[Scene change data]
┄┄┄┄┄┄
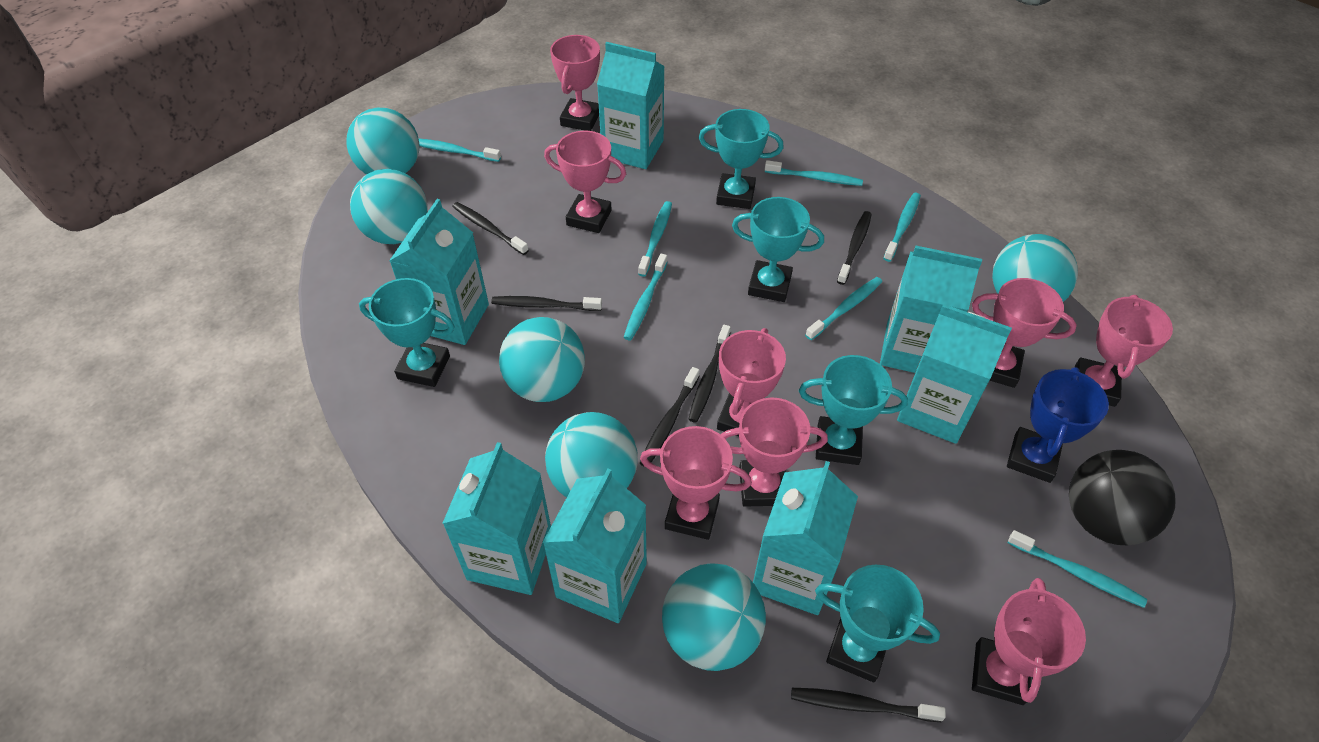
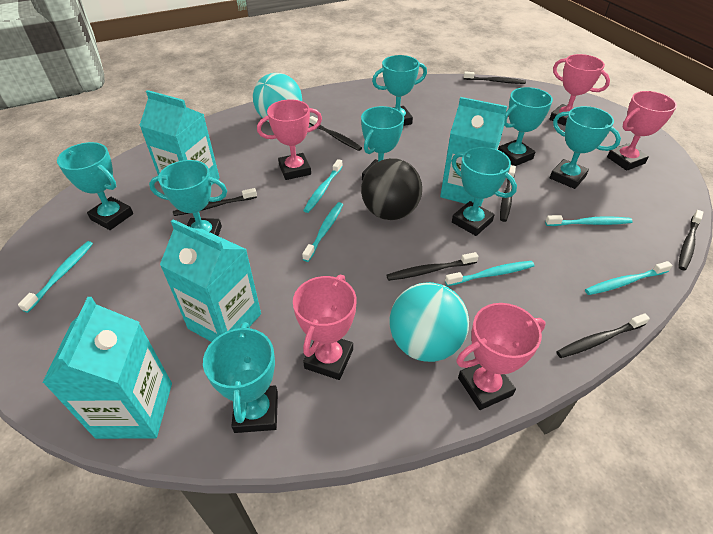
black toothbrush: 6 -> 7
blue trophy: 1 -> 0
pink trophy: 8 -> 5
turquoise ball: 6 -> 2
turquoise carton: 7 -> 4
turquoise toothbrush: 7 -> 6
turquoise trophy: 5 -> 8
┄┄┄┄┄┄
# Required action
Give the number of lines in the entries that contain "turquoise", and add nothing.

# Solution
4